═════ RECORDS

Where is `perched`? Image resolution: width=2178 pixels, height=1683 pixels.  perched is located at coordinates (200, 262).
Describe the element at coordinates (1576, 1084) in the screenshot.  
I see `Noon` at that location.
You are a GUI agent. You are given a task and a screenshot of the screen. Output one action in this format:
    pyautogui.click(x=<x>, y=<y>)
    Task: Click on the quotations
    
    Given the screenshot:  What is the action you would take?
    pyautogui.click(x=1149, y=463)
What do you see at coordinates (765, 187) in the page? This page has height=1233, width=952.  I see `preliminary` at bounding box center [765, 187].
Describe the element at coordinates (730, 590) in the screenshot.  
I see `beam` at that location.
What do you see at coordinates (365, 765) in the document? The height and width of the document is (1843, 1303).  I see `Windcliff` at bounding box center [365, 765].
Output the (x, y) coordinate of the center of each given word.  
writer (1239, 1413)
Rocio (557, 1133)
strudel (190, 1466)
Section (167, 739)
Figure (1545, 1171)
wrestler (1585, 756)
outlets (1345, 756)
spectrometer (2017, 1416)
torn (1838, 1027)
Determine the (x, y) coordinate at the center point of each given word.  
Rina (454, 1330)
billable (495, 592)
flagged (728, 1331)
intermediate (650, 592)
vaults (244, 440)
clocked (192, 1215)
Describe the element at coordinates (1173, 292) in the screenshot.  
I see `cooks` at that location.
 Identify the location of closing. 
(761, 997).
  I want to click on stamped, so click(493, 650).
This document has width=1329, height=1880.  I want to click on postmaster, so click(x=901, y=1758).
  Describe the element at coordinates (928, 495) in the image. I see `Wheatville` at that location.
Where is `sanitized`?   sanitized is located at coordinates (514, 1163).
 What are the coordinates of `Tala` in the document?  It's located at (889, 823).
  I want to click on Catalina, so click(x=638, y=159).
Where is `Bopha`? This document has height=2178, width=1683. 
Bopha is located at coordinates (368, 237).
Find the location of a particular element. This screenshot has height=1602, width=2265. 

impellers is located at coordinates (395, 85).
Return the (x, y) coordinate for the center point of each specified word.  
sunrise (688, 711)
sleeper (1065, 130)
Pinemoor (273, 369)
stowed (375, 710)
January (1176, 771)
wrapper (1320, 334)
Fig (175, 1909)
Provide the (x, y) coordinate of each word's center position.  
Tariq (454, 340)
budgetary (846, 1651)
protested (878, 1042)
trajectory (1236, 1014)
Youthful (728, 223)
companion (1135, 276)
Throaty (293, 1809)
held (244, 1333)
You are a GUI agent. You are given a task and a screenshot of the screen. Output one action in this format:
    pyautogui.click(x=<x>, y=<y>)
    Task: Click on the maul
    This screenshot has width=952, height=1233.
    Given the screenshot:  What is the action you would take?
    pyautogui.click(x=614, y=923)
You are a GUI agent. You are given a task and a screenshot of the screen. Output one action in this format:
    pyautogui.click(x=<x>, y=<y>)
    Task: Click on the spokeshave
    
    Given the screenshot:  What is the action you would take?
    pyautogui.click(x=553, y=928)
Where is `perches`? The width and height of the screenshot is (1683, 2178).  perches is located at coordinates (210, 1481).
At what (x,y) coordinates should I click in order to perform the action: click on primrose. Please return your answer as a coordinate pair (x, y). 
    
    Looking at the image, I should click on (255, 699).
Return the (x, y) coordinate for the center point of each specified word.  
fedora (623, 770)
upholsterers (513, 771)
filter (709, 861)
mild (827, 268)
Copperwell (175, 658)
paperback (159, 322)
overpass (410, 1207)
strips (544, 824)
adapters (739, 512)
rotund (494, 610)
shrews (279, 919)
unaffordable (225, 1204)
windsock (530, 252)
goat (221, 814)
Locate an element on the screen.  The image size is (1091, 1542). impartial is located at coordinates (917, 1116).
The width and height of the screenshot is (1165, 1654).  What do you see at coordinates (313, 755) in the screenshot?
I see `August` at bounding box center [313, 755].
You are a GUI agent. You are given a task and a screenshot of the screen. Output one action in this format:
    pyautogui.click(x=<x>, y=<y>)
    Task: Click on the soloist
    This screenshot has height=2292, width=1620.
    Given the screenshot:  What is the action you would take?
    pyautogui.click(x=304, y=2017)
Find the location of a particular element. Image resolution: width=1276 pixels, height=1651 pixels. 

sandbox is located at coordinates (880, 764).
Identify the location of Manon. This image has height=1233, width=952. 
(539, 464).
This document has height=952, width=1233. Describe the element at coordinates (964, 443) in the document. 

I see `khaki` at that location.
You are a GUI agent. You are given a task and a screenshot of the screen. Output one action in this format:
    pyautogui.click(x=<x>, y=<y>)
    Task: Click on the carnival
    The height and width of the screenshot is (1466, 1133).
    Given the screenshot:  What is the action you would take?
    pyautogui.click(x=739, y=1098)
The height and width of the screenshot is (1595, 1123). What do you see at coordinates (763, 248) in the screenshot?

══════════

DIRECTIVE
Rescale the lines between the one holding "Provide the (x, y)" and the one holding "held (244, 1333)", inclusive. Reproduce each line in full, multiply every answer coordinate by 0.25, round to whole numbers with halves going up, and output only those lines.

PROBLEM SOLUTION
Provide the (x, y) coordinate of each word's center position.  
Tariq (114, 85)
budgetary (212, 413)
protested (220, 261)
trajectory (309, 254)
Youthful (182, 56)
companion (284, 69)
Throaty (73, 452)
held (61, 333)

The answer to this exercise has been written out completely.